Job
Every entry must be set down exactly in the answer; no pictures should appear.

(Data extracted from a collection)
================================

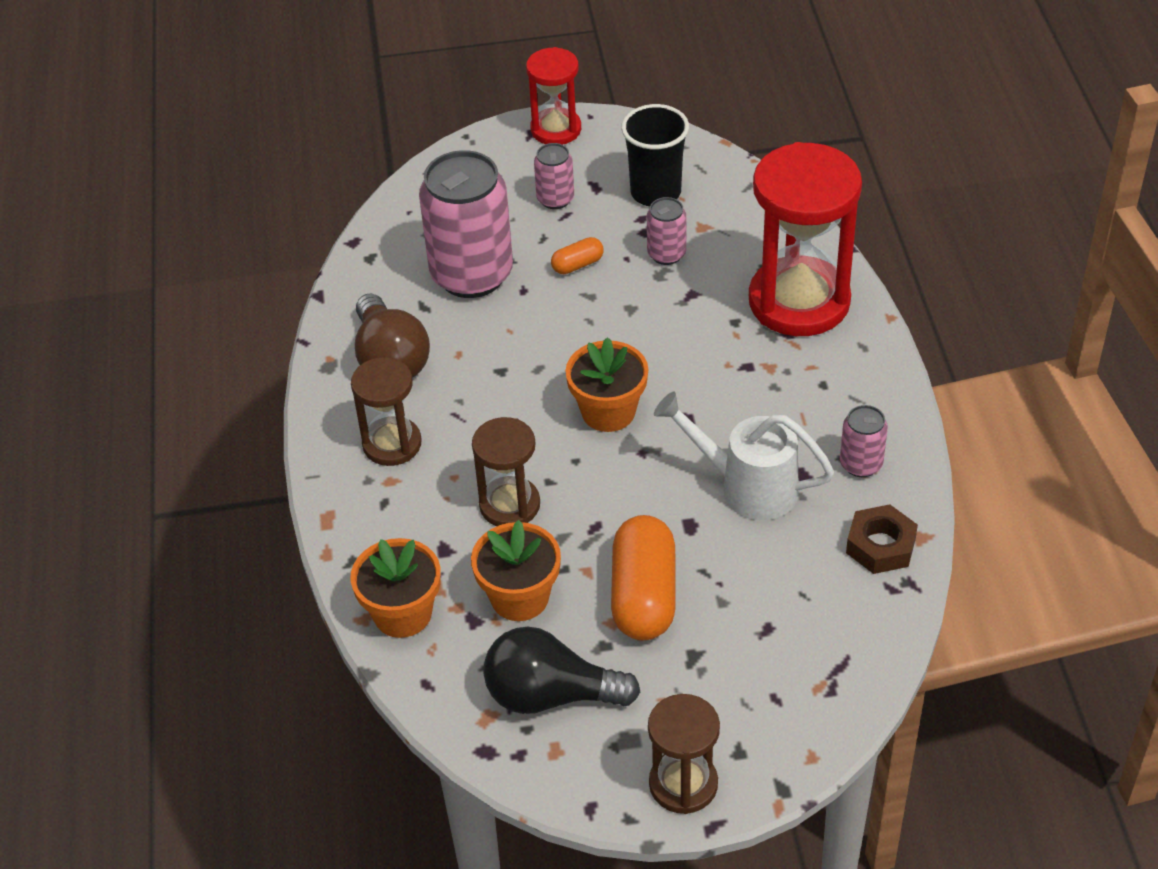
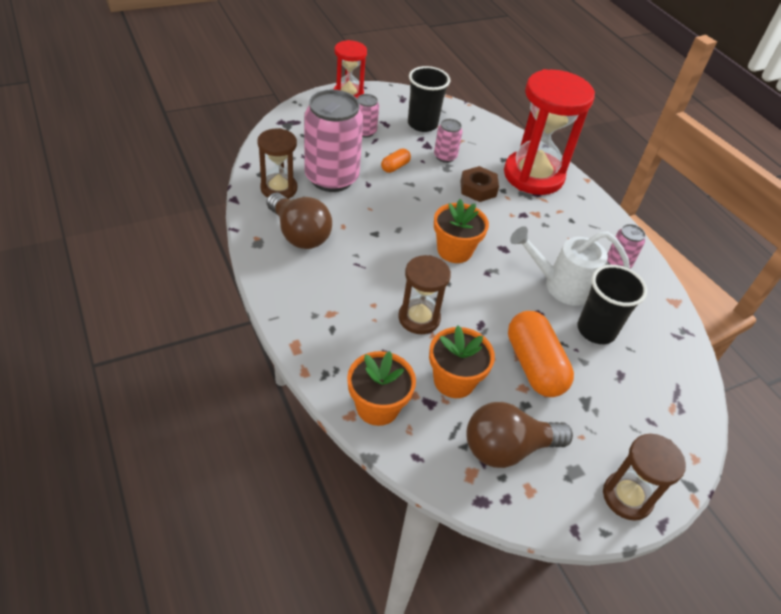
camera: 25 degrees left, 0 degrees up
(392, 444) = (322, 288): brown hourglass -> brown hourglass (279, 189)
(550, 695) = (507, 448): black light bulb -> brown light bulb
(765, 560) = (596, 330): none -> black cup
(880, 546) = (656, 310): brown nut -> brown nut (478, 188)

================================

Answer box
camera: 25 degrees left, 0 degrees up
(392, 444) = (322, 288): brown hourglass -> brown hourglass (279, 189)
(550, 695) = (507, 448): black light bulb -> brown light bulb
(765, 560) = (596, 330): none -> black cup
(880, 546) = (656, 310): brown nut -> brown nut (478, 188)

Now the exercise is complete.